>>>
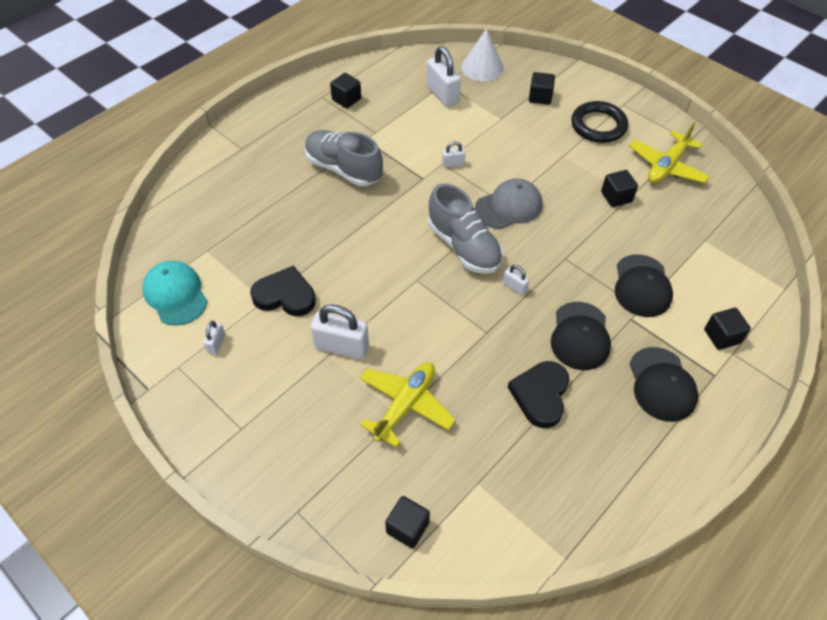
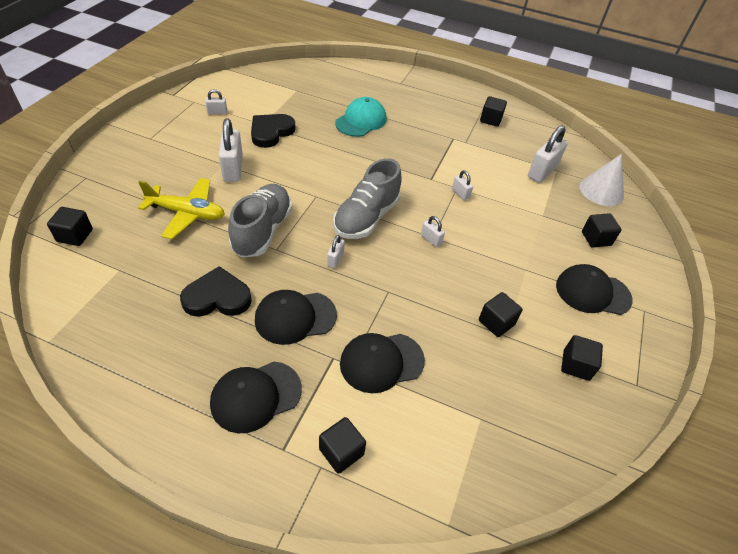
camera: 65 degrees right, 5 degrees down
(175, 294) = (253, 87): turquoise cap -> turquoise cap (361, 121)
(285, 295) = (271, 132): black heart -> black heart turned 135 degrees counterclockwise
(343, 169) = (412, 134): grey shoe -> grey shoe (262, 231)
(509, 207) = (431, 239): grey cap -> white padlock
(598, 125) = (592, 292): black ring -> black cap
(666, 166) = (576, 365): yellow plane -> black cube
<<<
■ Work to be completed: Each record above must be set down again unchanged, with its pictures left out.

■ Answer space:
camera: 65 degrees right, 5 degrees down
(175, 294) = (253, 87): turquoise cap -> turquoise cap (361, 121)
(285, 295) = (271, 132): black heart -> black heart turned 135 degrees counterclockwise
(343, 169) = (412, 134): grey shoe -> grey shoe (262, 231)
(509, 207) = (431, 239): grey cap -> white padlock
(598, 125) = (592, 292): black ring -> black cap
(666, 166) = (576, 365): yellow plane -> black cube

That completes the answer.